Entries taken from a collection
--- START ---
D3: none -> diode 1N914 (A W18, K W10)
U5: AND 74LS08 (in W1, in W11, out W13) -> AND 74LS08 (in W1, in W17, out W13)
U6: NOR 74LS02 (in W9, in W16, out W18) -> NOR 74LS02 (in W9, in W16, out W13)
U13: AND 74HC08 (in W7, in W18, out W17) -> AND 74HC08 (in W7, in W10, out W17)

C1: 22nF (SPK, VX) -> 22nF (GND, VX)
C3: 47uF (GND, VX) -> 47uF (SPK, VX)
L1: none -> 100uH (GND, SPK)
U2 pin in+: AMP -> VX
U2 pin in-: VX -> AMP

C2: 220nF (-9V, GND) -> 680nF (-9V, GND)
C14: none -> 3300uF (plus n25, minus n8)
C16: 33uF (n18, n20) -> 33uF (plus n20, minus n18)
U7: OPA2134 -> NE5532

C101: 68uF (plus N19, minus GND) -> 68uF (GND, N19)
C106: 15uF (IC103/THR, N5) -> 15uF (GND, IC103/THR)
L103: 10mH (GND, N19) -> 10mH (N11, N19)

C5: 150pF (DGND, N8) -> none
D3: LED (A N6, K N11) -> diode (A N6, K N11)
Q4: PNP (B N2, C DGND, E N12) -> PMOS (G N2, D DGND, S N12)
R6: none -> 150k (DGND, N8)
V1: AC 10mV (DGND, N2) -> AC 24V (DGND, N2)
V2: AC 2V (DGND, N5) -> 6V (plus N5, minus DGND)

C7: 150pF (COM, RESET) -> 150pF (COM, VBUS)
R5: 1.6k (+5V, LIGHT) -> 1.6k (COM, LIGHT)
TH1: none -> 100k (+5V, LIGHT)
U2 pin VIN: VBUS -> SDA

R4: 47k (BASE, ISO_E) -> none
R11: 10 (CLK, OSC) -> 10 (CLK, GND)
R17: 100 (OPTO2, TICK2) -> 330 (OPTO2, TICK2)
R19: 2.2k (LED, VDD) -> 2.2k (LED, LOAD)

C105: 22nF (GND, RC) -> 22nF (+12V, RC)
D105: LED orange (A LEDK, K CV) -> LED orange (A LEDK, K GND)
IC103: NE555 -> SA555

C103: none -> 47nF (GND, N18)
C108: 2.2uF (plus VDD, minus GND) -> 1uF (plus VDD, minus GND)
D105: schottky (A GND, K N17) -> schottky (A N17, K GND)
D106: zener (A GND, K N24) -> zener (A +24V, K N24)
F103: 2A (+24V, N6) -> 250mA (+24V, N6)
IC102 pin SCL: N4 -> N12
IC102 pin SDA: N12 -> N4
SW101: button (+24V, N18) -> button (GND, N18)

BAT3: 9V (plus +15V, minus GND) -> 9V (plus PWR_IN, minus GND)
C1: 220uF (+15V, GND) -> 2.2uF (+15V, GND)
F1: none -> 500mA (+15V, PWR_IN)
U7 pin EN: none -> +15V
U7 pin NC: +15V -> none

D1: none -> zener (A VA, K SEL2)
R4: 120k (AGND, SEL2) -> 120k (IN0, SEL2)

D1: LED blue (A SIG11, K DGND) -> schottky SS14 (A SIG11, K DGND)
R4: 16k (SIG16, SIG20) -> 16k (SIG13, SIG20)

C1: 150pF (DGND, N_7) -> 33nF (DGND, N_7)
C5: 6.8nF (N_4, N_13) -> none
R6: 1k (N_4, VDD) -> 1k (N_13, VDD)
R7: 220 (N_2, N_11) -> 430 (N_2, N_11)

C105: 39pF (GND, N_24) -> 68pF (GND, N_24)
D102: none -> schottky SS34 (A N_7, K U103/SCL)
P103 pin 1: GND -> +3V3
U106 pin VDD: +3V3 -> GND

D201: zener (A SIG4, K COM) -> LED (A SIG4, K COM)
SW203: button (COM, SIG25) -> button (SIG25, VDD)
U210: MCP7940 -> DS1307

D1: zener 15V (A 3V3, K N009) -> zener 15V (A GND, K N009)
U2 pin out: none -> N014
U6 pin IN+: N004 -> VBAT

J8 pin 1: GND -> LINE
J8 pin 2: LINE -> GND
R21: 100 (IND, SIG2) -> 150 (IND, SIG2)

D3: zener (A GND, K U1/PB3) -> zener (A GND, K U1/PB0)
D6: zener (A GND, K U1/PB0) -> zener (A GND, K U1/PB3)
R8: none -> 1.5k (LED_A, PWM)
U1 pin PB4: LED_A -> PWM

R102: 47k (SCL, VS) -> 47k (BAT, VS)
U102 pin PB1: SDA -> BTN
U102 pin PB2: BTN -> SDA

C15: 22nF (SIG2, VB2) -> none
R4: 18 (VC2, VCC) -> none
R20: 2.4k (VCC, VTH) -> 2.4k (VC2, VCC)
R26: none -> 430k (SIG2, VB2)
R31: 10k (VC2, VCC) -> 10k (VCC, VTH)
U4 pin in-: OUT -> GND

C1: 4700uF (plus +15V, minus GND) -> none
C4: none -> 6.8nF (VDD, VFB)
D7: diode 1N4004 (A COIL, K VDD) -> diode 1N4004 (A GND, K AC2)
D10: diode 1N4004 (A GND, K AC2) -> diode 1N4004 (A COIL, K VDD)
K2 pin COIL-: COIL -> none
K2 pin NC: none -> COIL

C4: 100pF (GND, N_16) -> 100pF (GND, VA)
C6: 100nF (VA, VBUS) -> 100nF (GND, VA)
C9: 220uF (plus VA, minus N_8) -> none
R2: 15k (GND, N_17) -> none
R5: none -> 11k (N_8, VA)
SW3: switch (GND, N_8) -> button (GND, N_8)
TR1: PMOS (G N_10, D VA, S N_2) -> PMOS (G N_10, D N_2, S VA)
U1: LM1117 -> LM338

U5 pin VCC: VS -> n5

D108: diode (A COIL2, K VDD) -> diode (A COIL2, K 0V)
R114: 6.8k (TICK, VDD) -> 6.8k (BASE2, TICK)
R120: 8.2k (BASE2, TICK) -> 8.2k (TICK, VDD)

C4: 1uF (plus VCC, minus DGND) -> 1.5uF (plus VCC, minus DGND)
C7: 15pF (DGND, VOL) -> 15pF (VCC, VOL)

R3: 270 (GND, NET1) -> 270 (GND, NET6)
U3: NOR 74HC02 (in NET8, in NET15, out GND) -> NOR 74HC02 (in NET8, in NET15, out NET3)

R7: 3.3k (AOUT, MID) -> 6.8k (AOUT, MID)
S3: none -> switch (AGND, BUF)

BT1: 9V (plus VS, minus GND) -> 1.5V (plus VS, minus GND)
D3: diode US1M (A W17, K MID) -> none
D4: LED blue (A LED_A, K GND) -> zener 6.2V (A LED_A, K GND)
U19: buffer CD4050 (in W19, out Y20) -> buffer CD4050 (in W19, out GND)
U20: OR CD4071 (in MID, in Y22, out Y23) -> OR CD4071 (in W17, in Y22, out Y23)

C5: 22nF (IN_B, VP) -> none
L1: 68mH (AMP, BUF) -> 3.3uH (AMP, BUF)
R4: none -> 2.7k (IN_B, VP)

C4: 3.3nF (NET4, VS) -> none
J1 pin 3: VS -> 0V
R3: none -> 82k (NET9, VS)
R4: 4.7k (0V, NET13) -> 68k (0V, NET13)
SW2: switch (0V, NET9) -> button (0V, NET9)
--- END ---
What is being asked
Please make an exact copy of the lines above from the line with "D105: LED orange" through the line with "C1: 220uF (+15V, GND) -> 2.2uF (+15V, GND)", both ends included.

Solution
D105: LED orange (A LEDK, K CV) -> LED orange (A LEDK, K GND)
IC103: NE555 -> SA555

C103: none -> 47nF (GND, N18)
C108: 2.2uF (plus VDD, minus GND) -> 1uF (plus VDD, minus GND)
D105: schottky (A GND, K N17) -> schottky (A N17, K GND)
D106: zener (A GND, K N24) -> zener (A +24V, K N24)
F103: 2A (+24V, N6) -> 250mA (+24V, N6)
IC102 pin SCL: N4 -> N12
IC102 pin SDA: N12 -> N4
SW101: button (+24V, N18) -> button (GND, N18)

BAT3: 9V (plus +15V, minus GND) -> 9V (plus PWR_IN, minus GND)
C1: 220uF (+15V, GND) -> 2.2uF (+15V, GND)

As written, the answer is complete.